• [What is expected]:
Begin at the line that has "Hugo's Songs: [614,282,968,485]", stop after the line that has "Hugo's Songs: [745,465,1203,727]", and print exactly those lines from the records below, without any pictures.

• [Source material]:

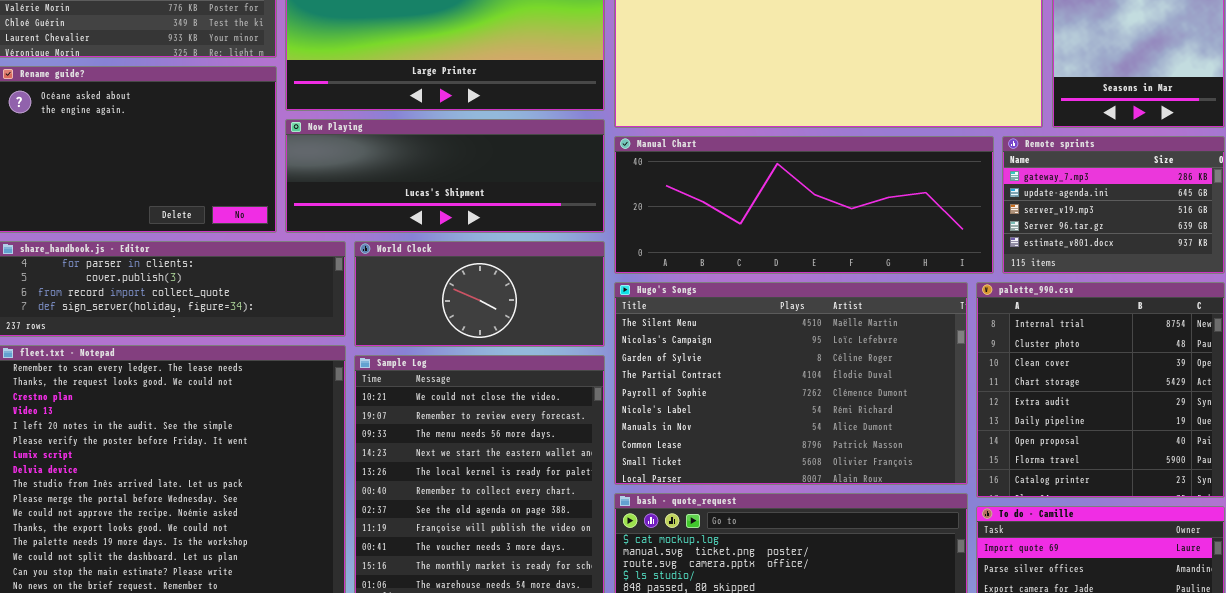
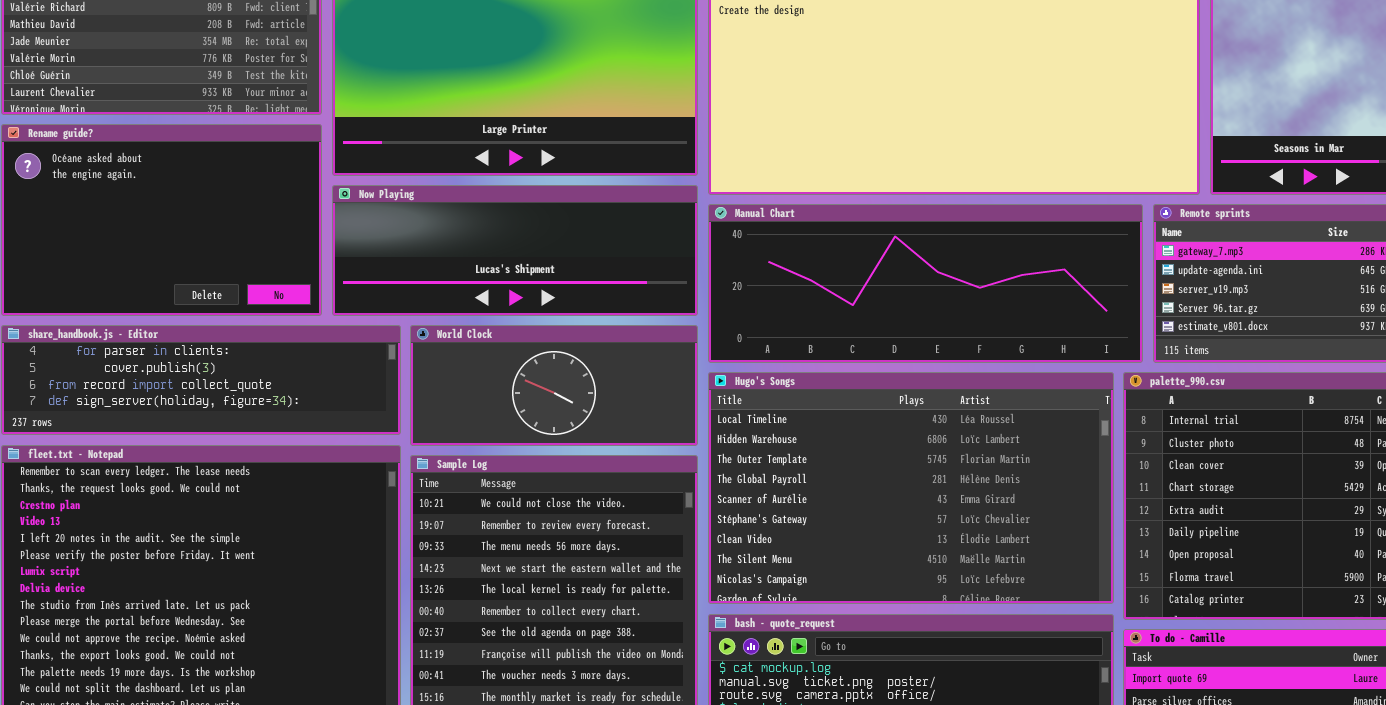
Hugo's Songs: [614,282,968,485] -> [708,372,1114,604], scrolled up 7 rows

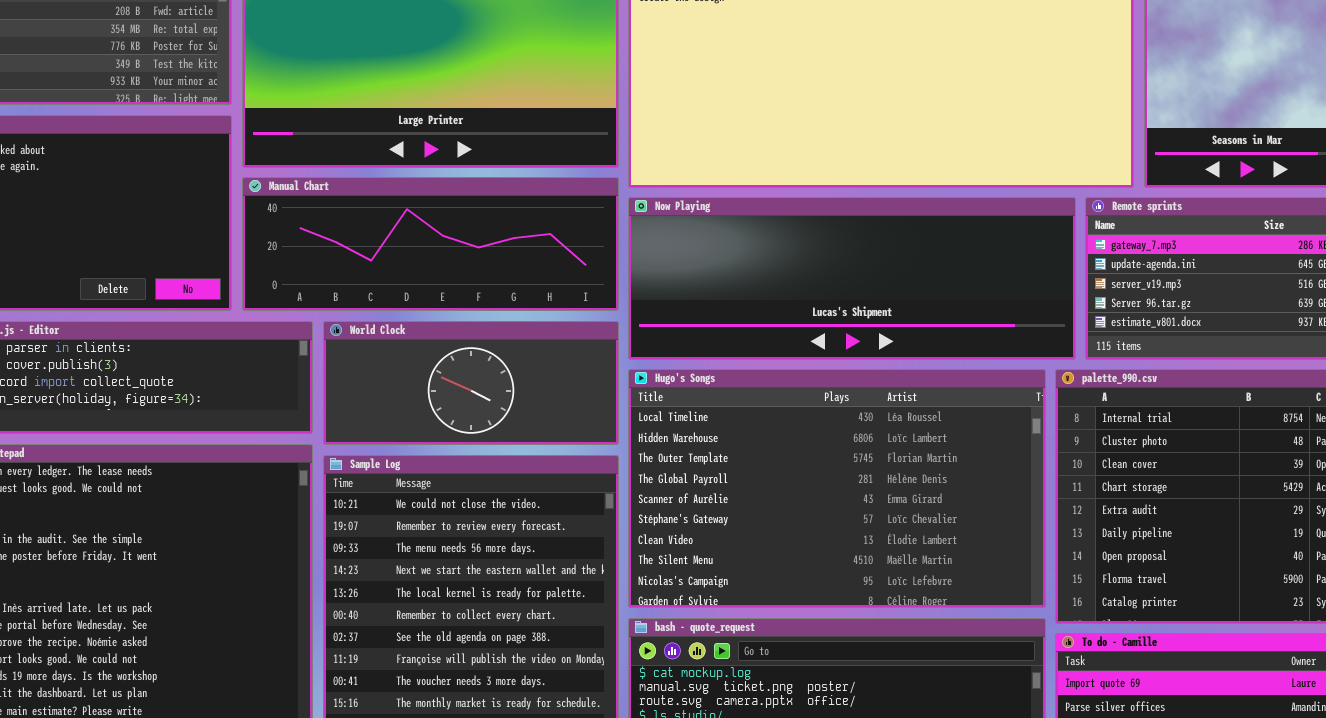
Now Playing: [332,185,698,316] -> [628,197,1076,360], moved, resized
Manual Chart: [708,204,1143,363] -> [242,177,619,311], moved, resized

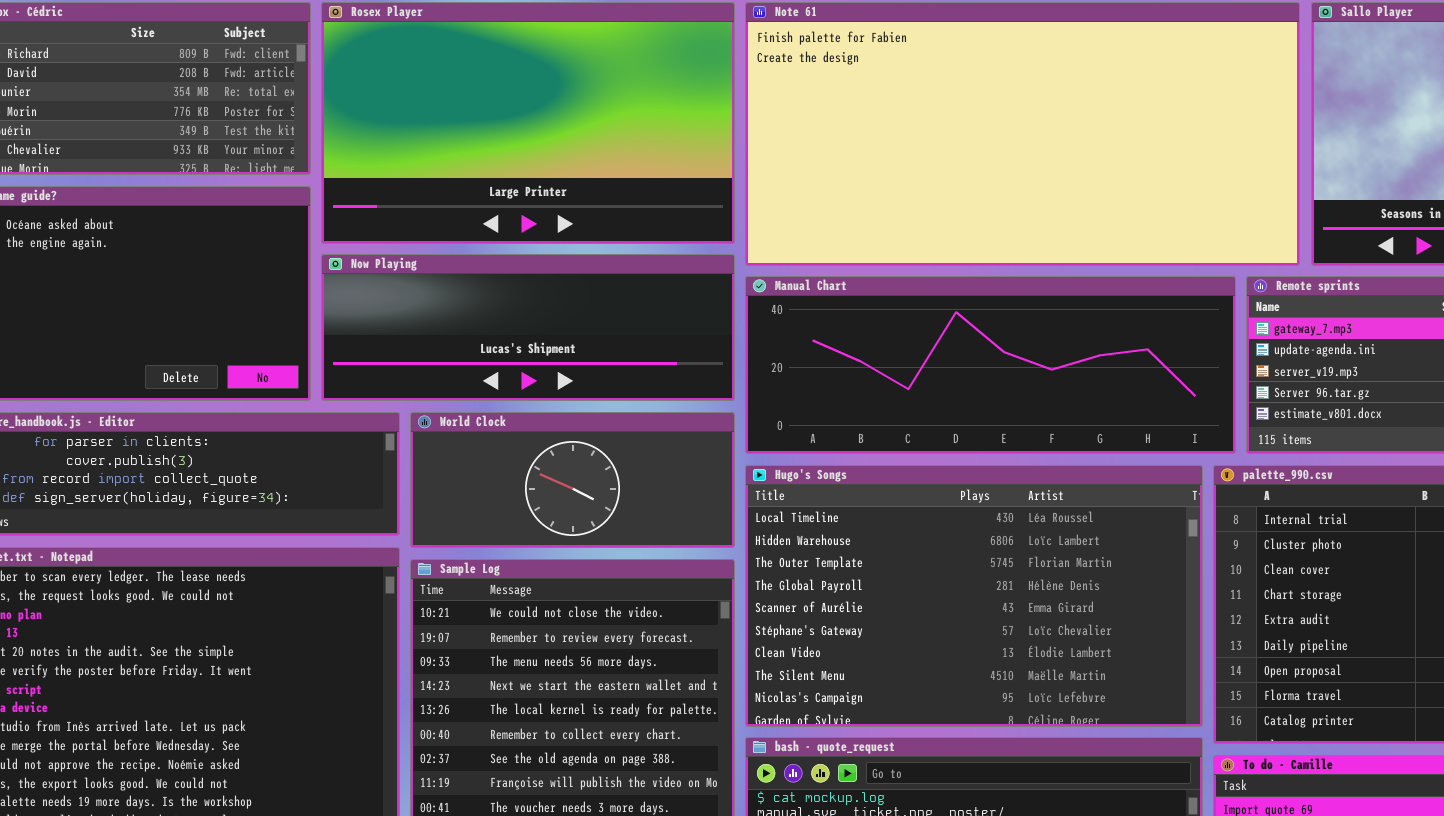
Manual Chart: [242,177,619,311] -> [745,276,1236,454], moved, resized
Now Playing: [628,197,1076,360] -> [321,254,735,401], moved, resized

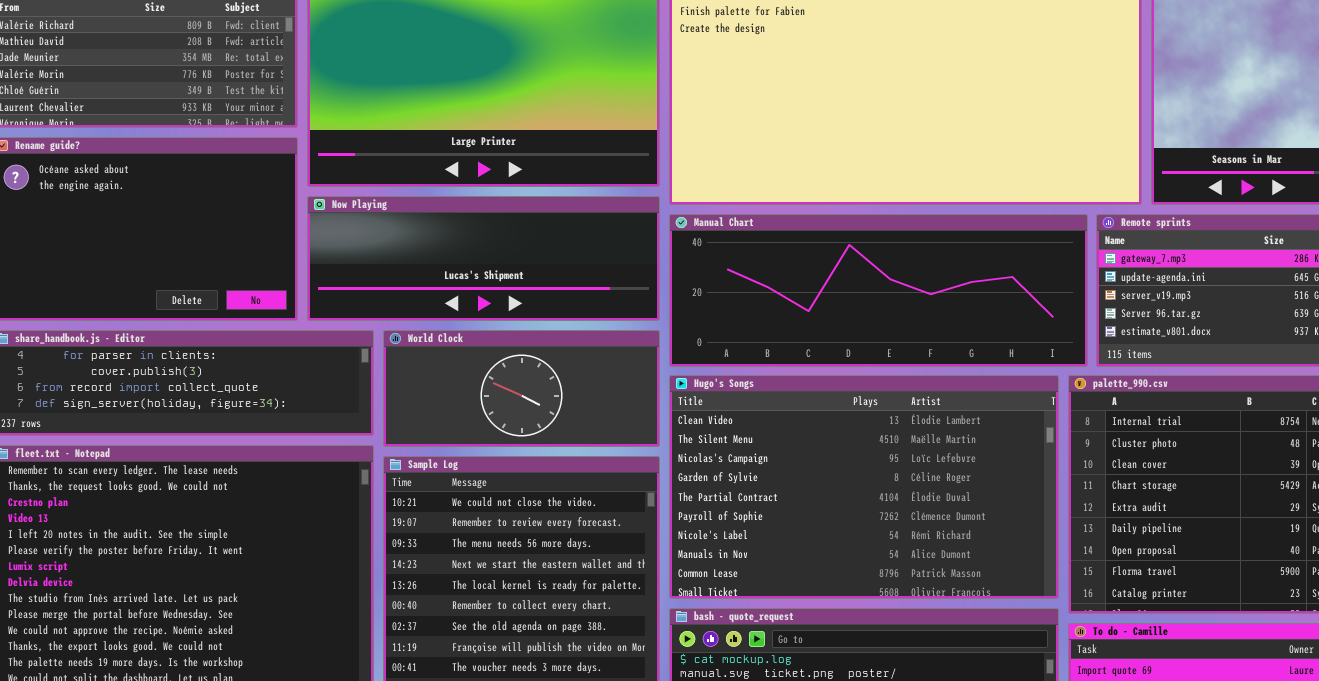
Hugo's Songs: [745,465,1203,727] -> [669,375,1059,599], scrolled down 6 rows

...

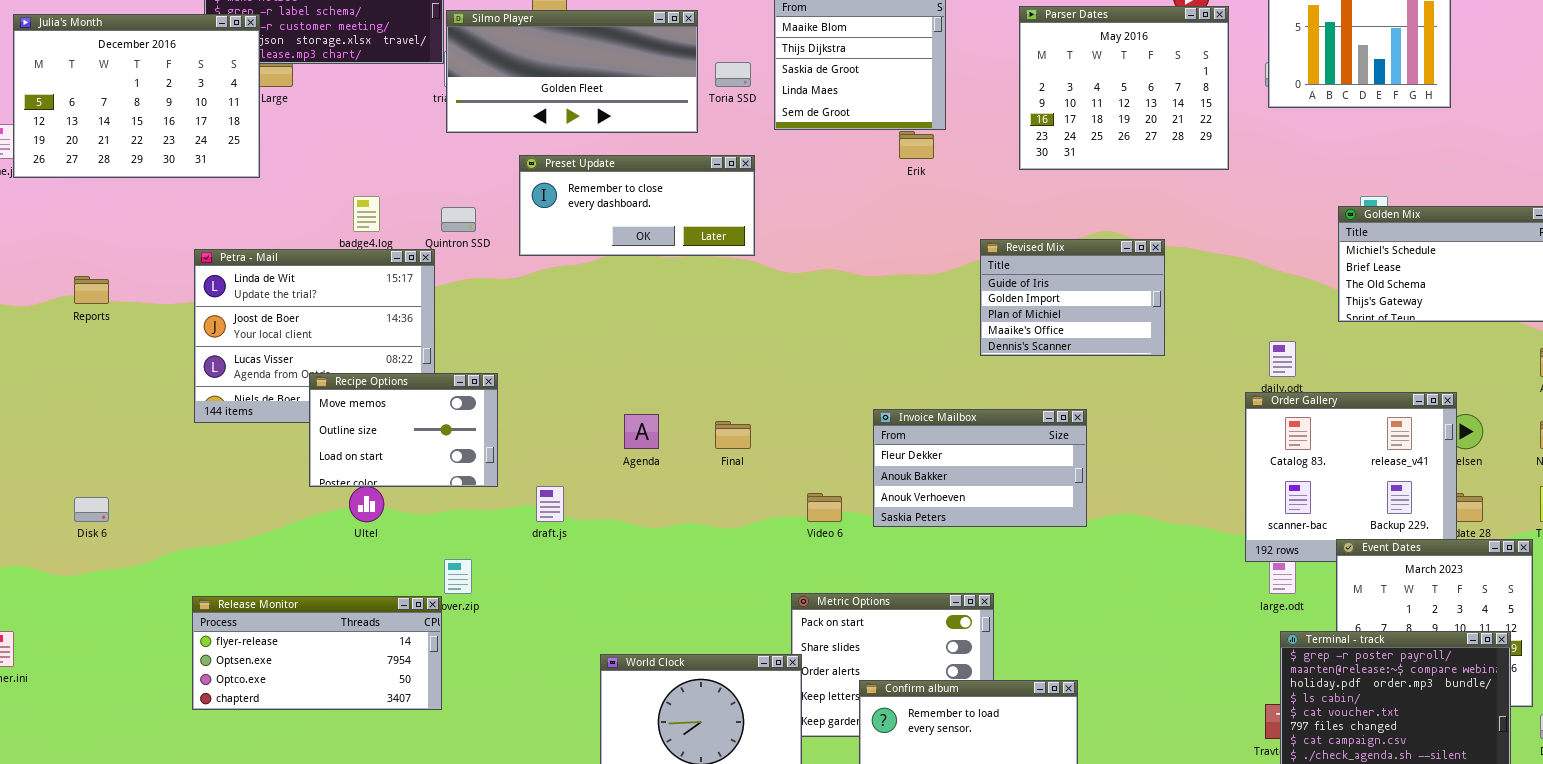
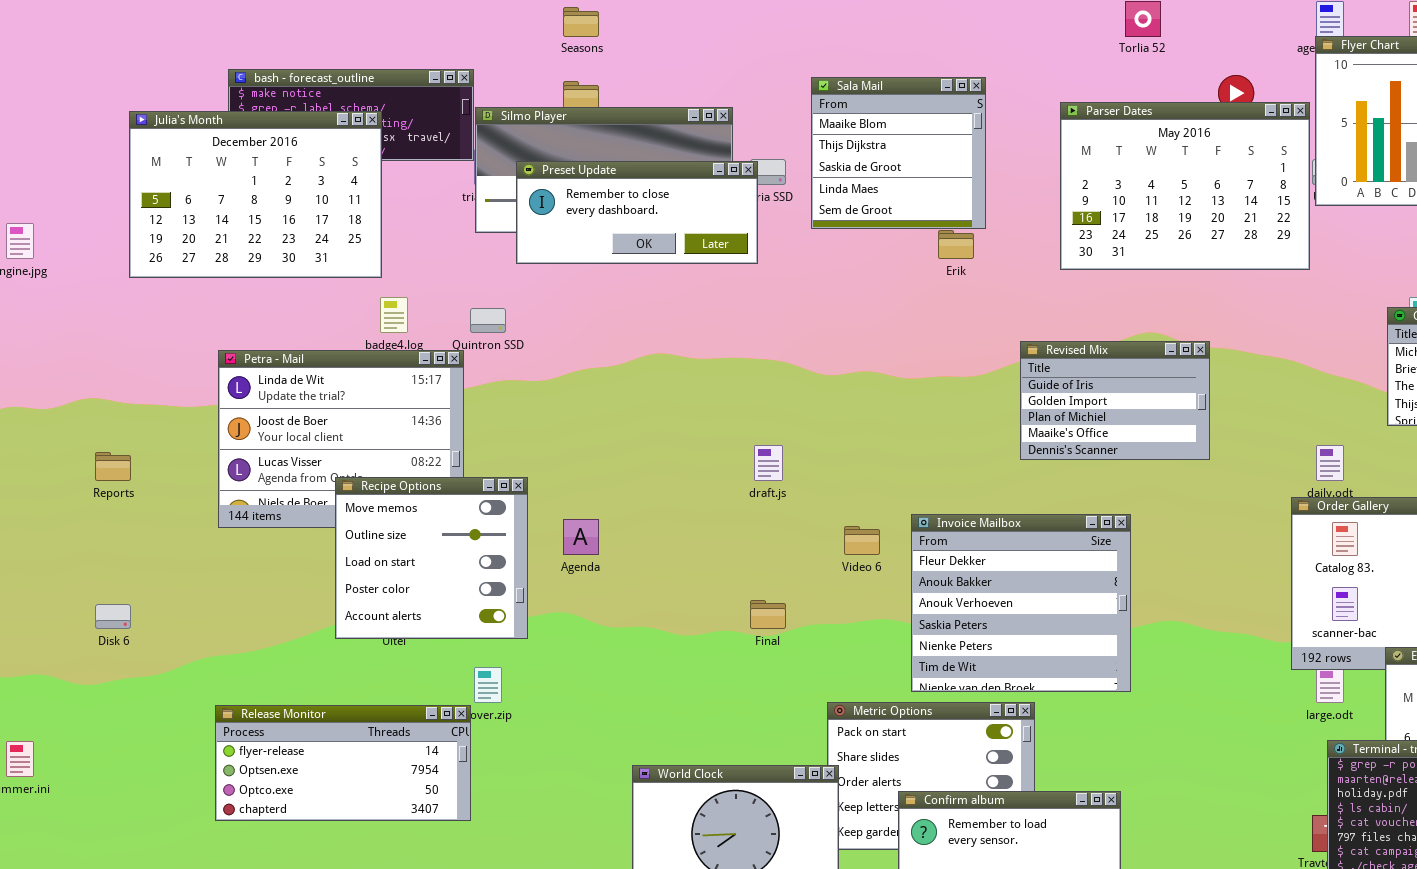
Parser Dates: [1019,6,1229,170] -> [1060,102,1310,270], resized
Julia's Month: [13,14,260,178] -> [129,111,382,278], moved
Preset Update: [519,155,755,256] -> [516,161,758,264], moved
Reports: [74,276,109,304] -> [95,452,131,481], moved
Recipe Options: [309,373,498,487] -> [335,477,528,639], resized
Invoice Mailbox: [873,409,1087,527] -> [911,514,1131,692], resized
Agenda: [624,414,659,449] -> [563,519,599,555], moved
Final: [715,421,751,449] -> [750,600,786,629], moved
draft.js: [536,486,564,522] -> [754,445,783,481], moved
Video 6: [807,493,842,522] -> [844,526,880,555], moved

• [Answer box]:
Hugo's Songs: [614,282,968,485] -> [708,372,1114,604], scrolled up 7 rows

Now Playing: [332,185,698,316] -> [628,197,1076,360], moved, resized
Manual Chart: [708,204,1143,363] -> [242,177,619,311], moved, resized

Manual Chart: [242,177,619,311] -> [745,276,1236,454], moved, resized
Now Playing: [628,197,1076,360] -> [321,254,735,401], moved, resized

Hugo's Songs: [745,465,1203,727] -> [669,375,1059,599], scrolled down 6 rows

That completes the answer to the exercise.